> Work instruction: Would you please retype, exactly, the lines of the listing below between the line with "D1: diode 1N914 (A VE, K +5V) -> none" and the line with "R19: none -> 68k (BUF, SRC)", inclusive?
(Records shown Opens)
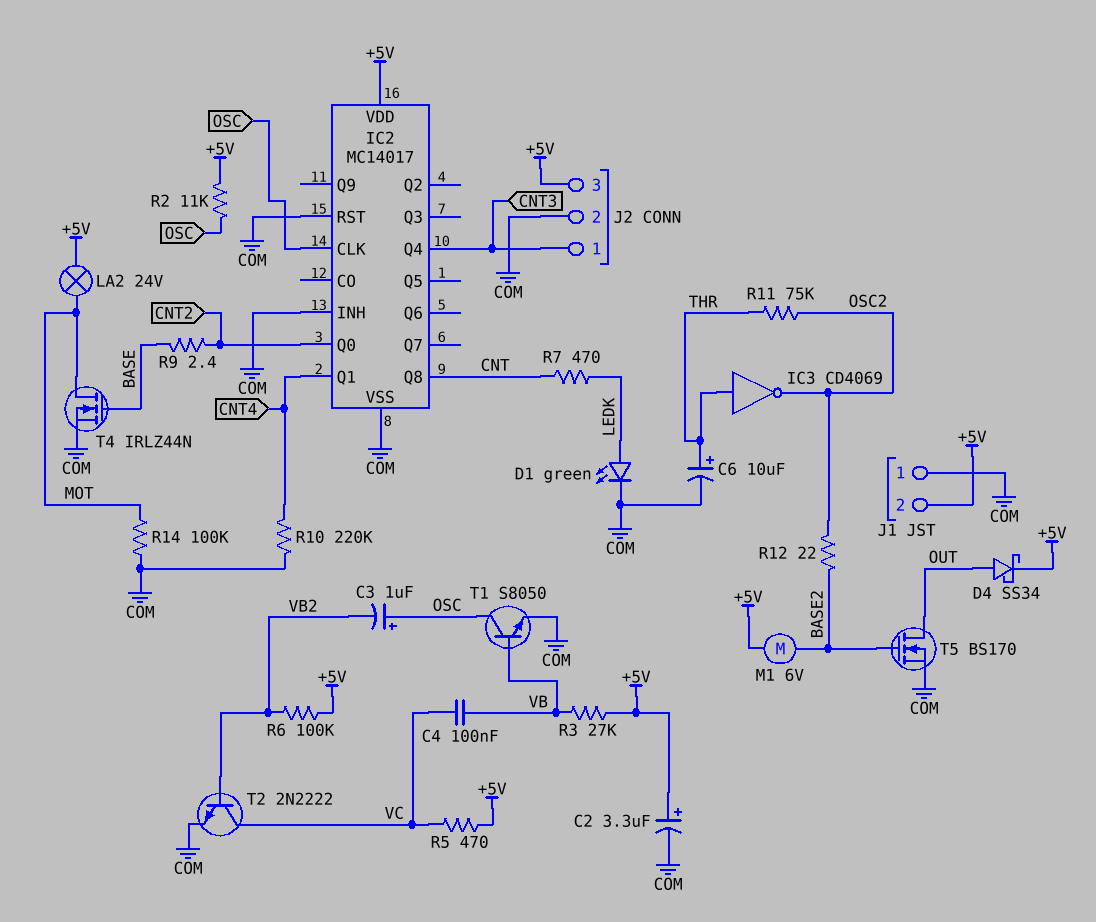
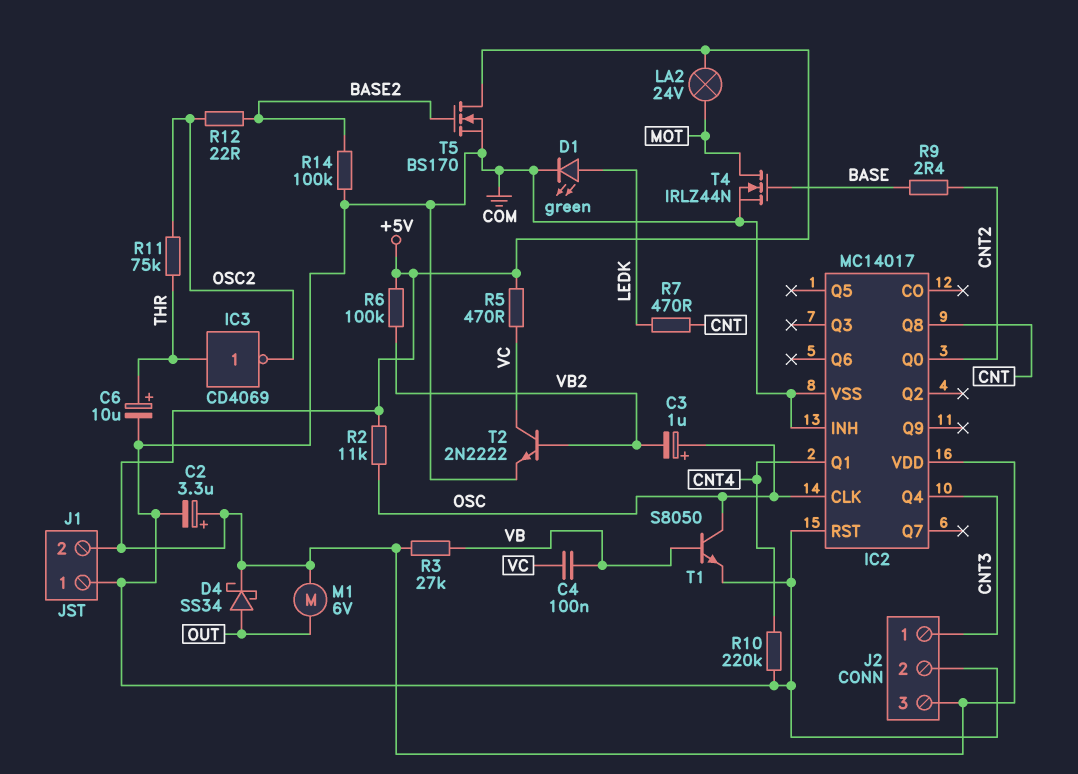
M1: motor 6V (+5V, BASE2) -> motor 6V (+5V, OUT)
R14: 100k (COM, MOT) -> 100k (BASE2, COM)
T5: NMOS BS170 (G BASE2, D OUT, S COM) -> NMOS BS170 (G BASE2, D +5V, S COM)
(Records shown Closes)
(Records shown Opens)
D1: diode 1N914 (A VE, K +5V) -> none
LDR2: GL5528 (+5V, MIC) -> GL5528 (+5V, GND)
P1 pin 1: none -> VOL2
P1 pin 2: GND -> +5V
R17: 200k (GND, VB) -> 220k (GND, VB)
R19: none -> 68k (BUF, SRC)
(Records shown Closes)
> Exercise answer:
D1: diode 1N914 (A VE, K +5V) -> none
LDR2: GL5528 (+5V, MIC) -> GL5528 (+5V, GND)
P1 pin 1: none -> VOL2
P1 pin 2: GND -> +5V
R17: 200k (GND, VB) -> 220k (GND, VB)
R19: none -> 68k (BUF, SRC)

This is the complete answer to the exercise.